_Records supplied_
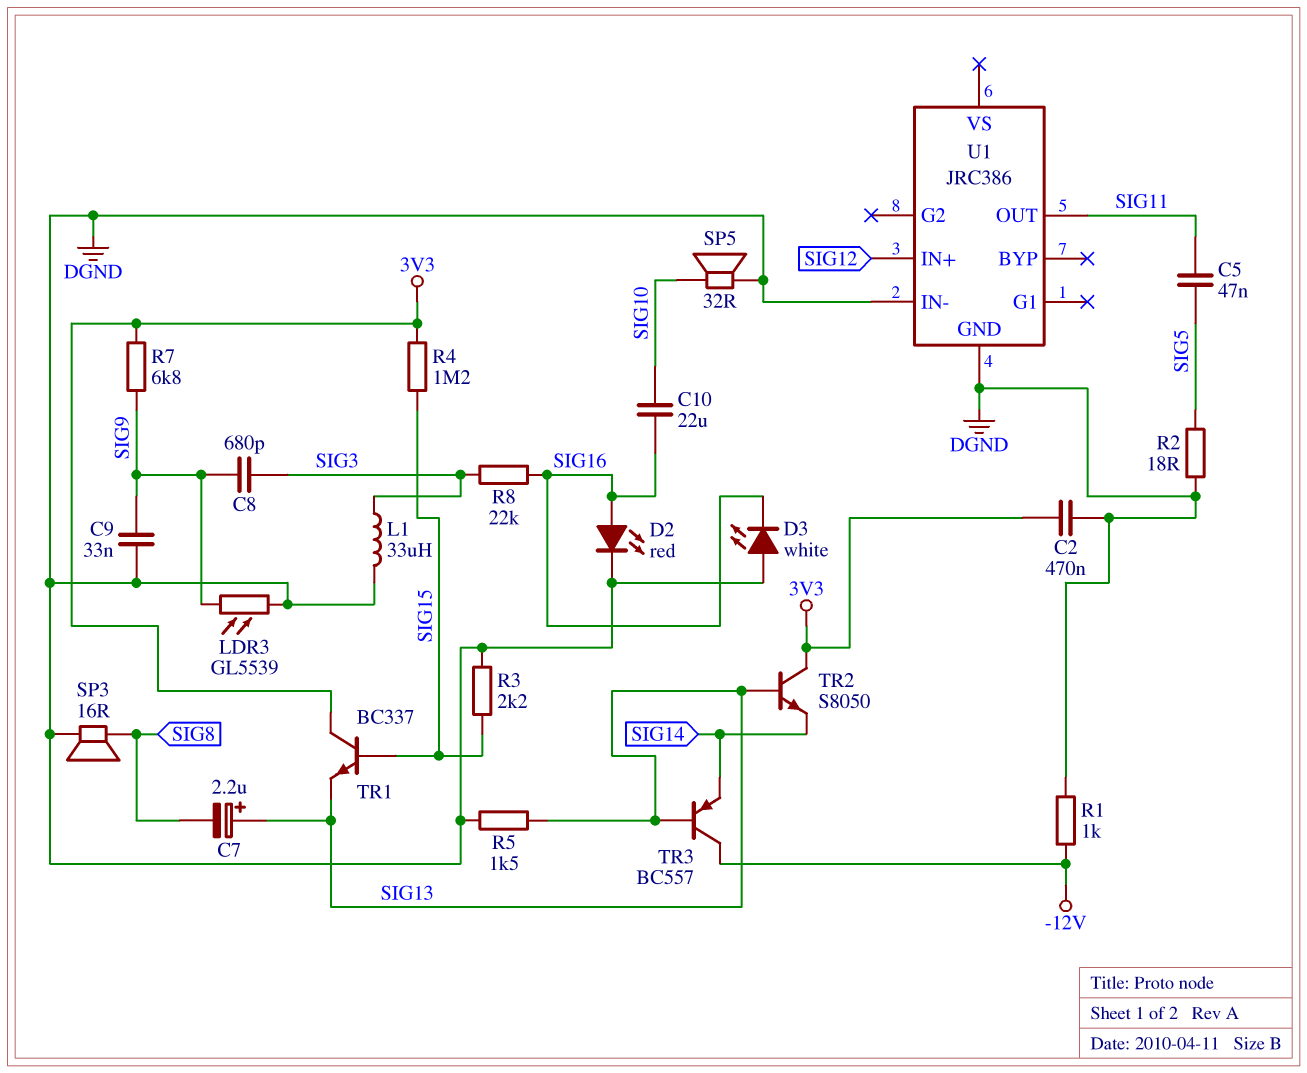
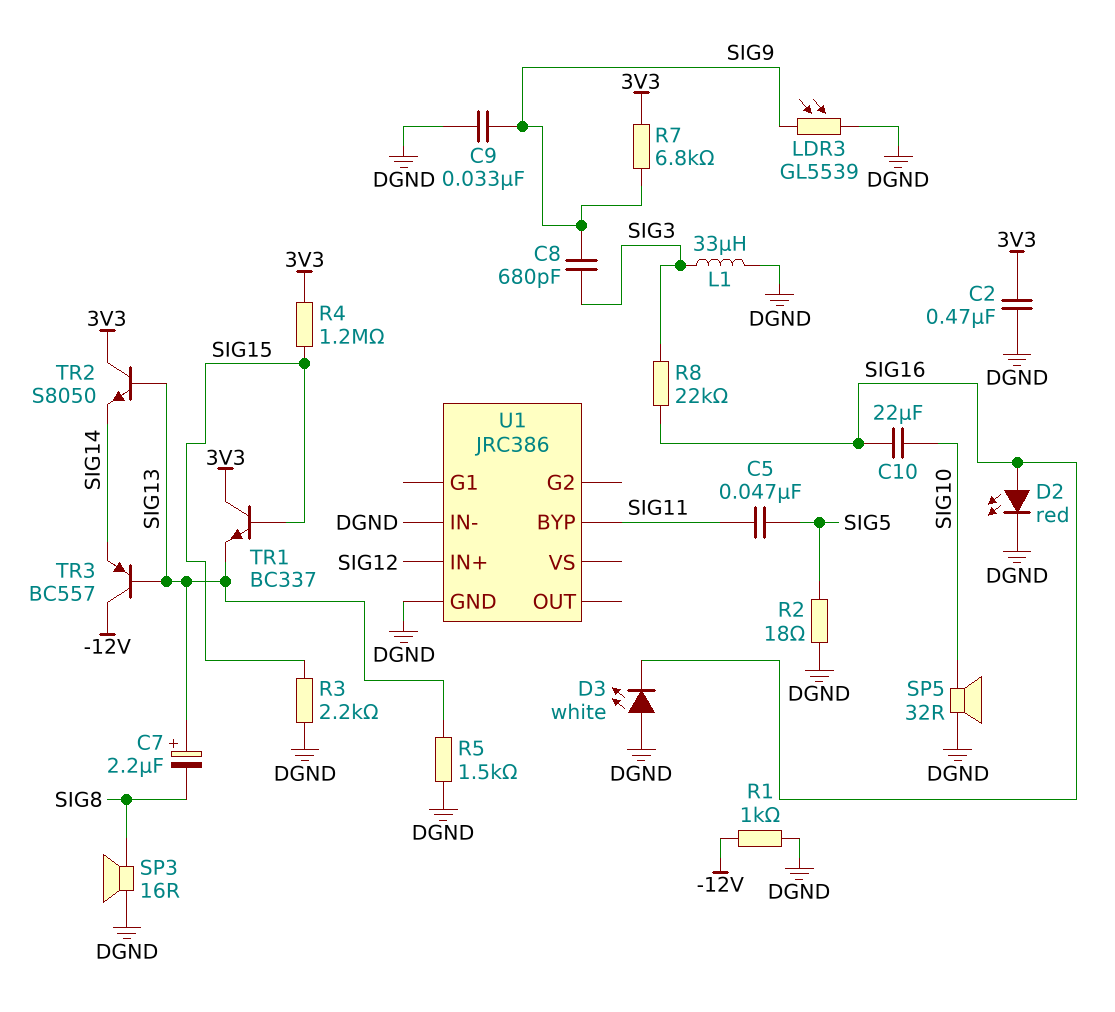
U1 pin BYP: none -> SIG11
U1 pin OUT: SIG11 -> none

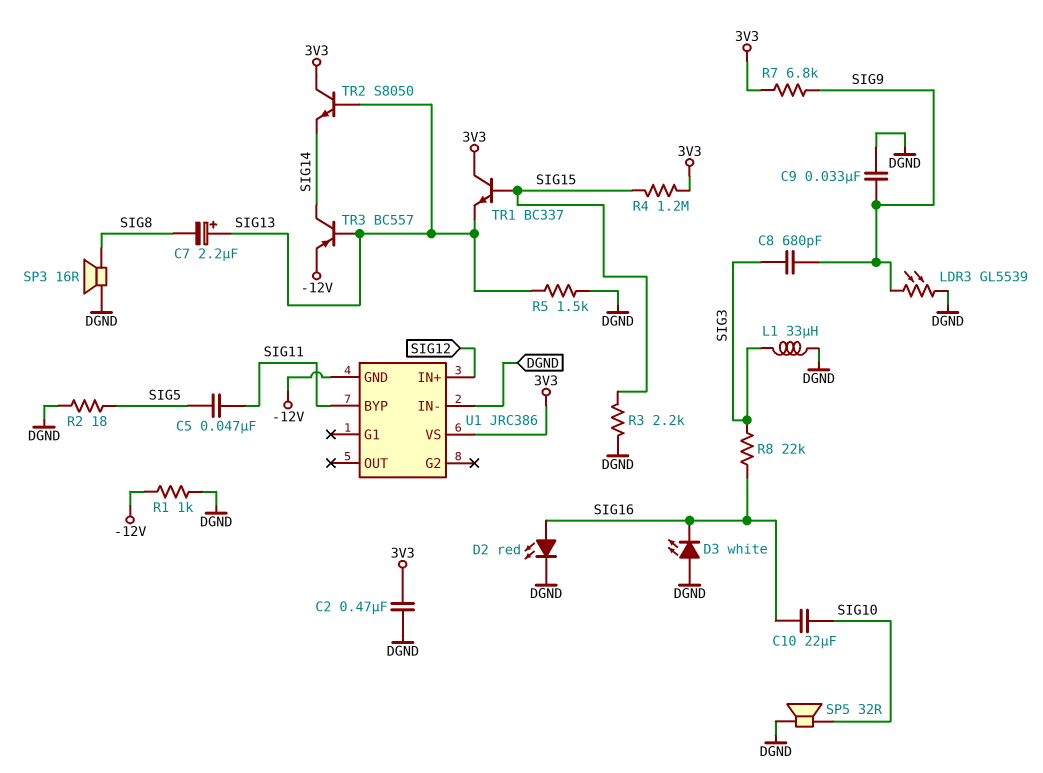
TR3: PNP BC557 (B SIG13, C -12V, E SIG14) -> PNP BC557 (B SIG13, C SIG14, E -12V)
U1 pin GND: DGND -> -12V
U1 pin VS: none -> 3V3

_Problem to solve_
Restate word for word the lines starting at the one that contains "U1 pin OUT: SIG11 -> none" and ending at the last line of the data. Skip every picture.

_Answer for this exercise_
U1 pin OUT: SIG11 -> none

TR3: PNP BC557 (B SIG13, C -12V, E SIG14) -> PNP BC557 (B SIG13, C SIG14, E -12V)
U1 pin GND: DGND -> -12V
U1 pin VS: none -> 3V3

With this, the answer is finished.